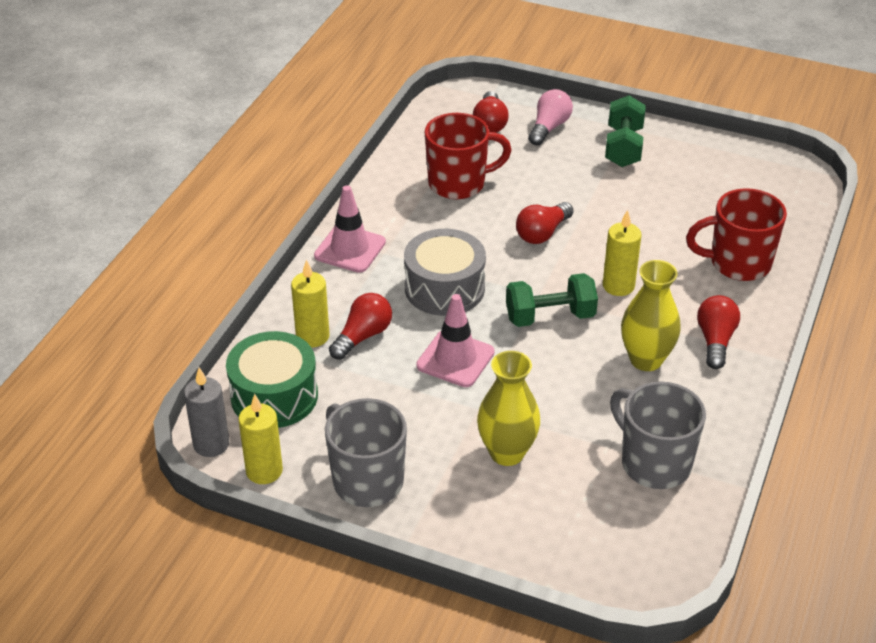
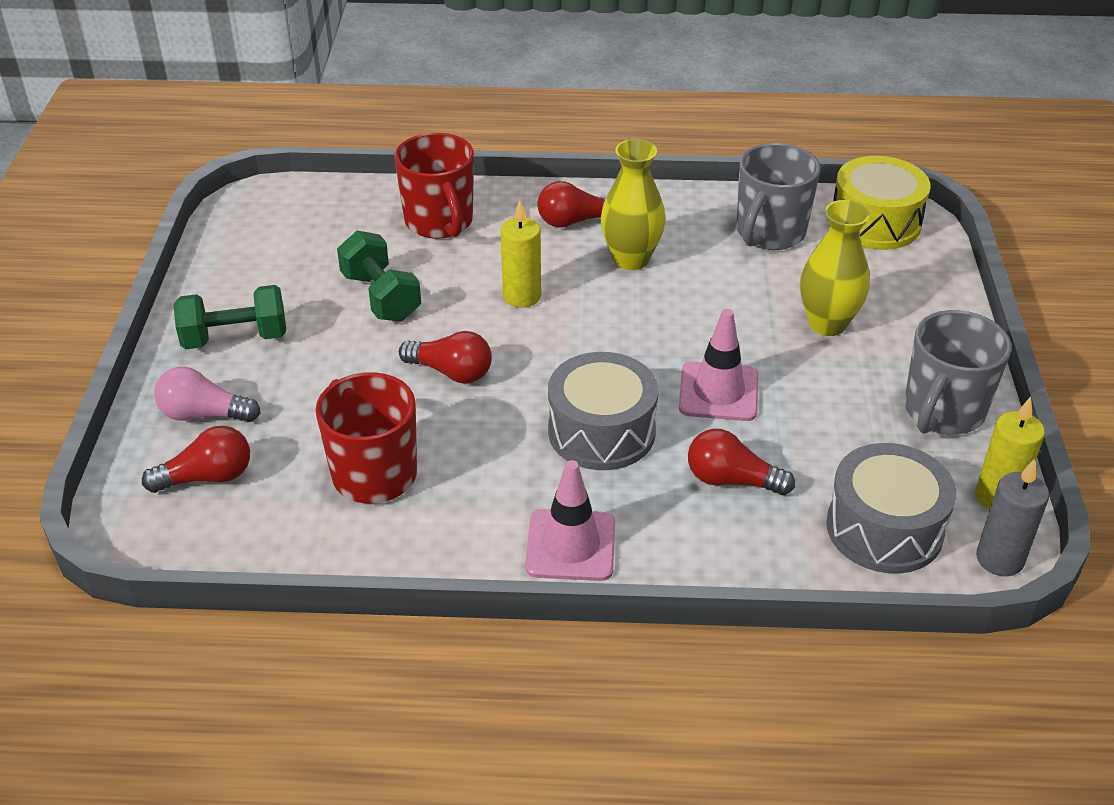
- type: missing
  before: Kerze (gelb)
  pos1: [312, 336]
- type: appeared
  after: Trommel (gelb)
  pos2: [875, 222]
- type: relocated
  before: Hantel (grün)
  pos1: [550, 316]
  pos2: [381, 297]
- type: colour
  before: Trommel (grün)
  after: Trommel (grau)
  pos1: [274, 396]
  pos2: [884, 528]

::::::

AIM OF THE EXERCISE:
Leaving out all lines before the one containing "pos2: [875, 222]", copy that line and the rest through the end of the listing above exactly.

FINAL ANSWER:
  pos2: [875, 222]
- type: relocated
  before: Hantel (grün)
  pos1: [550, 316]
  pos2: [381, 297]
- type: colour
  before: Trommel (grün)
  after: Trommel (grau)
  pos1: [274, 396]
  pos2: [884, 528]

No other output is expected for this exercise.